TASK INSTRUCTIONS: Find and copy each line of the records where the string "moved" shows up.
===== DATA =====
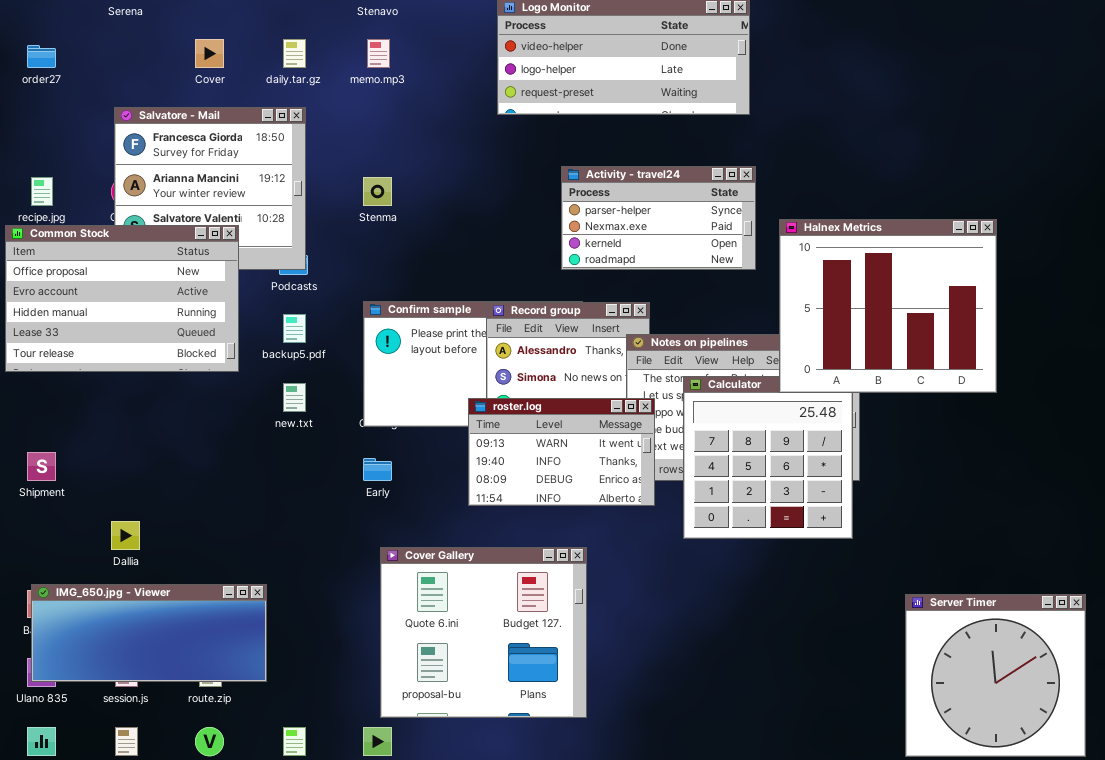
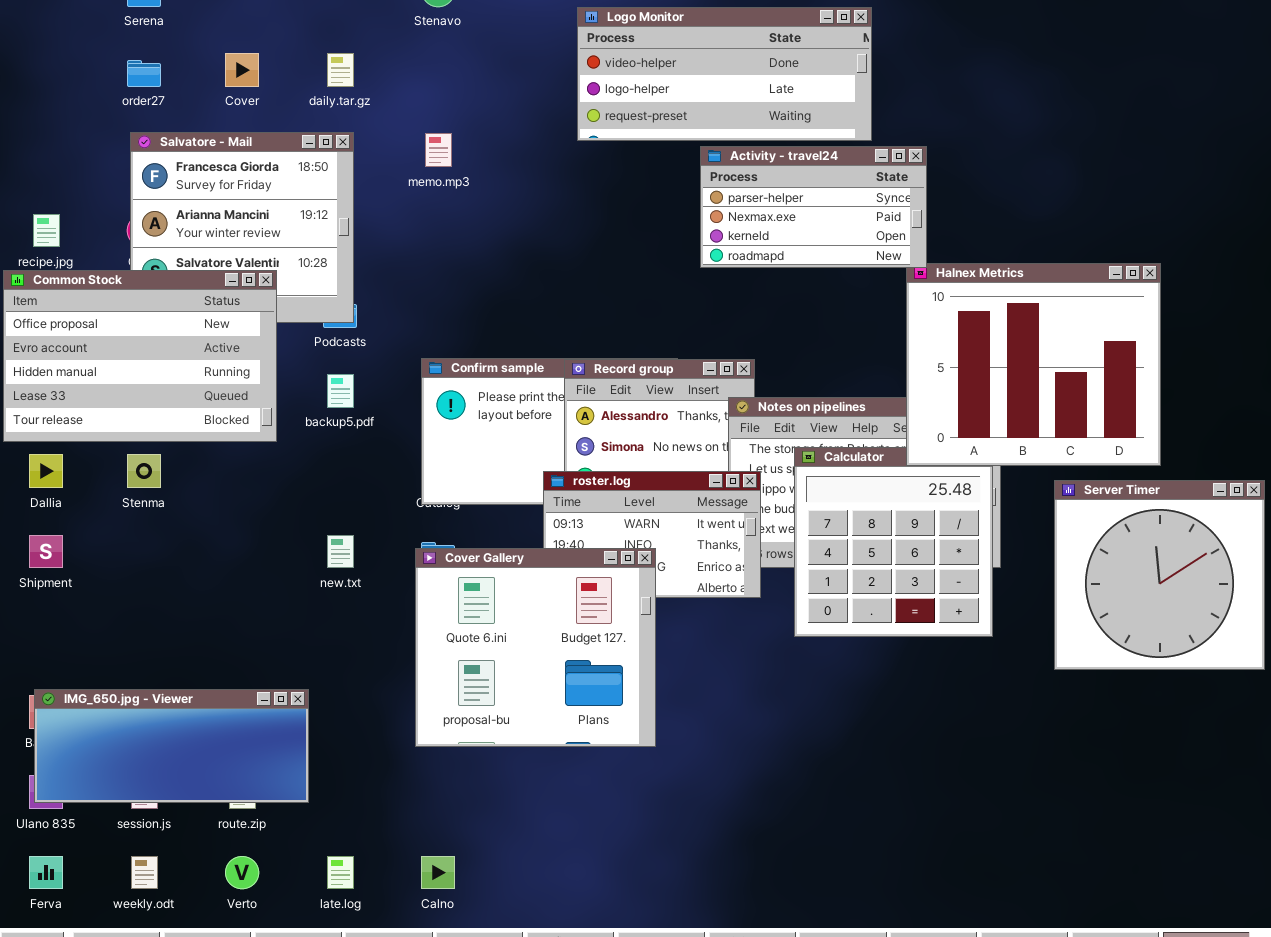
memo.mp3: [367,39,390,68] -> [425,133,452,167], moved
order27: [27,45,56,68] -> [127,60,161,87], moved
Activity - travel24: [561,166,756,270] -> [700,146,927,268], moved
Stenma: [363,177,392,206] -> [127,454,161,488], moved
new.txt: [283,383,306,412] -> [327,535,354,568], moved
Dallia: [111,521,140,550] -> [29,454,63,488], moved
Cover Gallery: [380,547,587,718] -> [415,548,656,747], moved
Server Timer: [905,594,1086,757] -> [1054,480,1265,670], moved

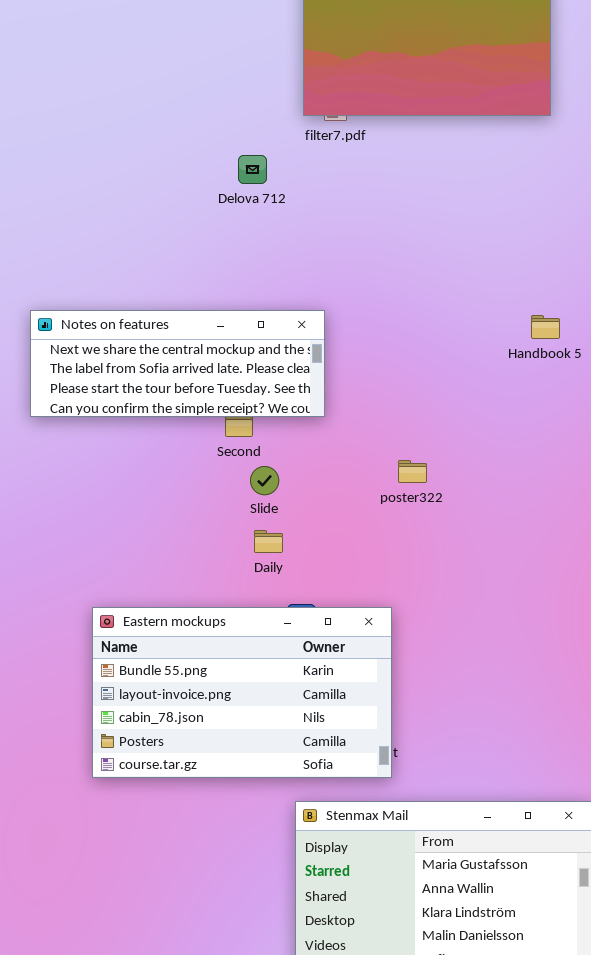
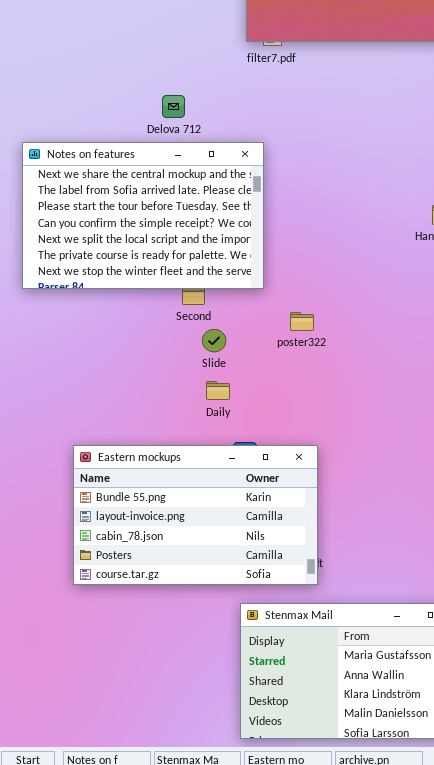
Delova 712: [238,155,267,184] -> [162,95,185,118], moved
Notes on features: [30,310,325,417] -> [22,142,264,289], resized
poster322: [398,460,427,483] -> [290,312,314,331], moved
=====
SOLVED PROBLEM:
memo.mp3: [367,39,390,68] -> [425,133,452,167], moved
order27: [27,45,56,68] -> [127,60,161,87], moved
Activity - travel24: [561,166,756,270] -> [700,146,927,268], moved
Stenma: [363,177,392,206] -> [127,454,161,488], moved
new.txt: [283,383,306,412] -> [327,535,354,568], moved
Dallia: [111,521,140,550] -> [29,454,63,488], moved
Cover Gallery: [380,547,587,718] -> [415,548,656,747], moved
Server Timer: [905,594,1086,757] -> [1054,480,1265,670], moved
Delova 712: [238,155,267,184] -> [162,95,185,118], moved
poster322: [398,460,427,483] -> [290,312,314,331], moved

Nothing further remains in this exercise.